* _Exercise directions_: Only the lines from the line containing "orange house: 7 -> 5" to the end of the material belong in the copy; set them down exactly, without pictures.
--- Input for this task ---
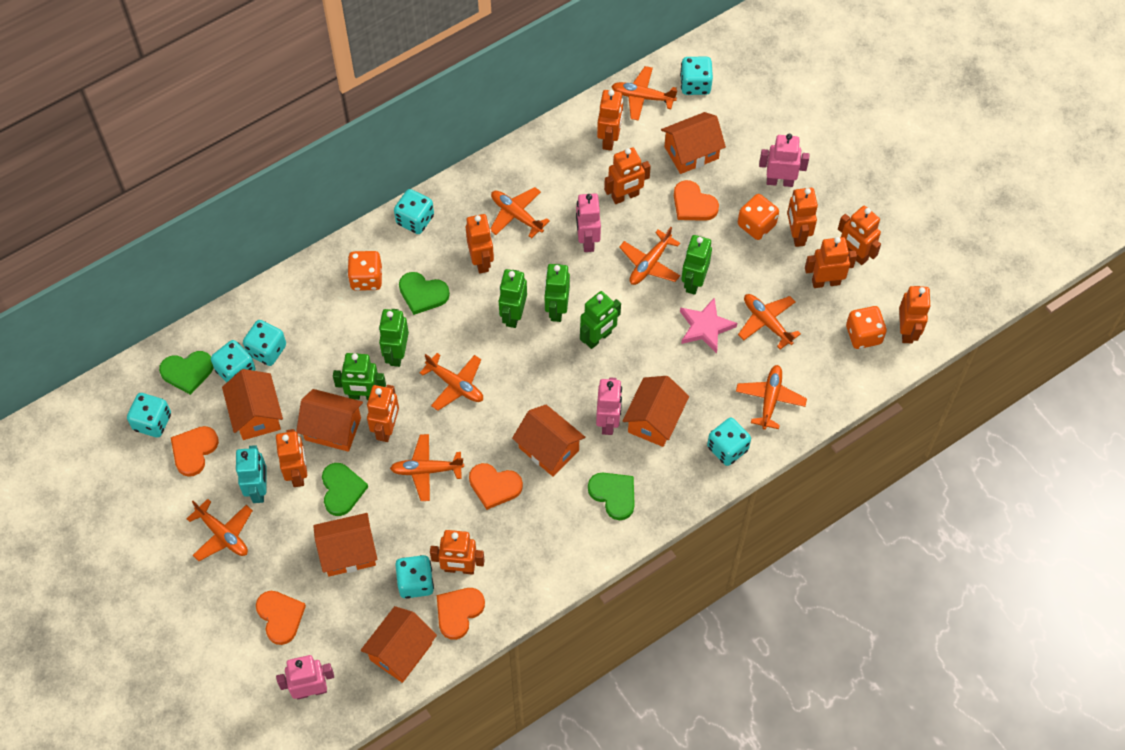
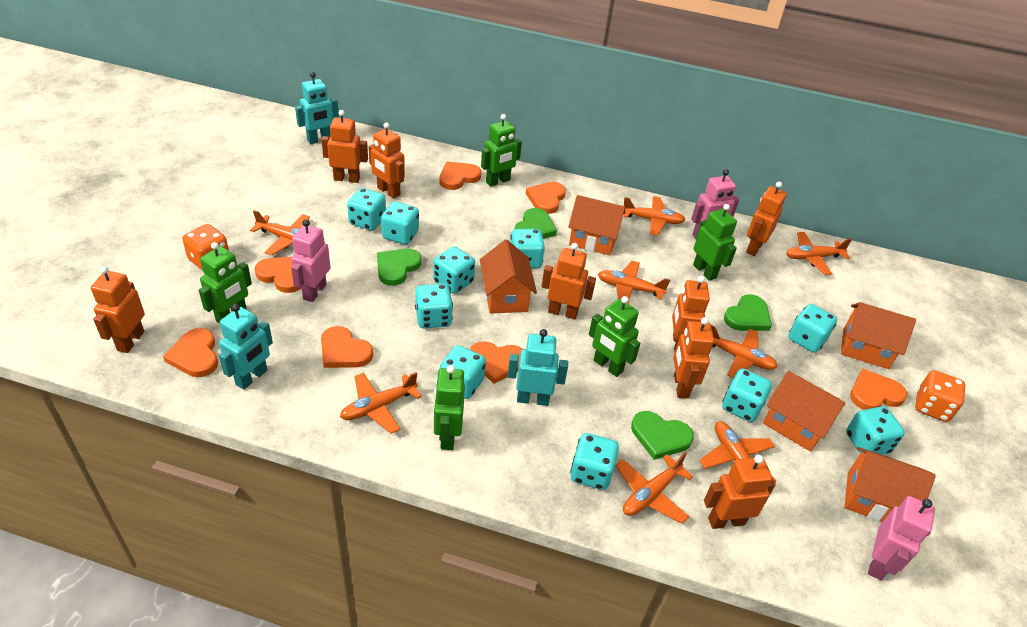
green robot: 6 -> 5
orange dice: 3 -> 2
orange heart: 5 -> 7
orange house: 7 -> 5
orange robot: 10 -> 8
pink robot: 4 -> 3
pink star: 1 -> 0
turquoise dice: 7 -> 10
turquoise robot: 1 -> 3

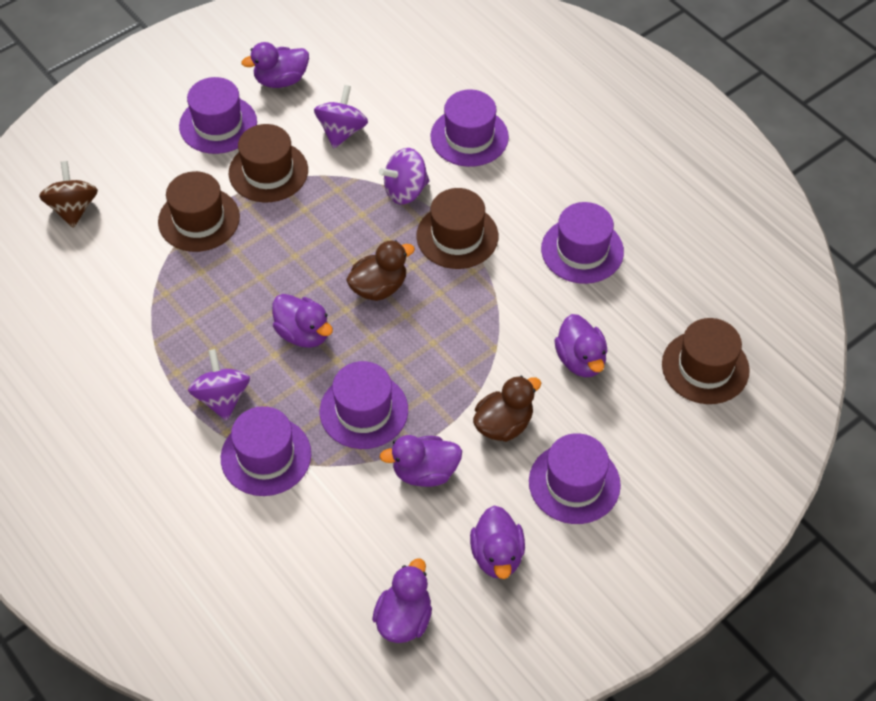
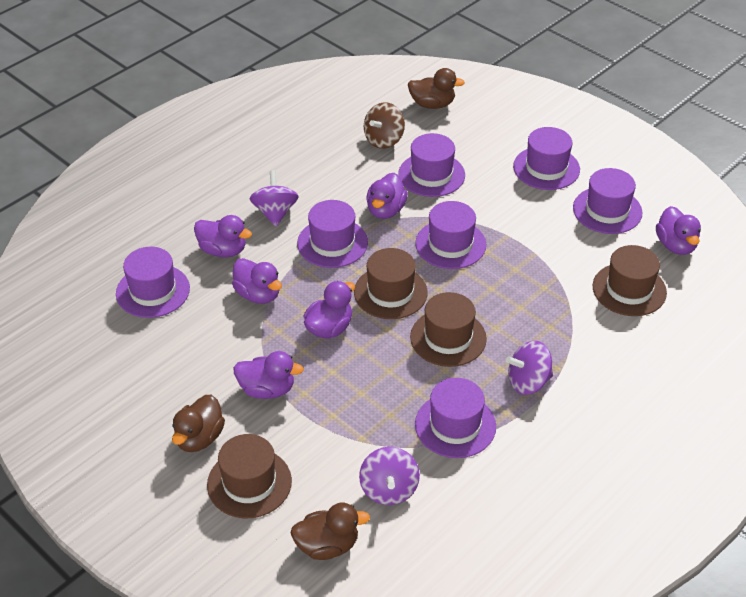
brown duck: 2 -> 3
purple hat: 6 -> 7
---
* _Answer space_:
orange house: 7 -> 5
orange robot: 10 -> 8
pink robot: 4 -> 3
pink star: 1 -> 0
turquoise dice: 7 -> 10
turquoise robot: 1 -> 3

brown duck: 2 -> 3
purple hat: 6 -> 7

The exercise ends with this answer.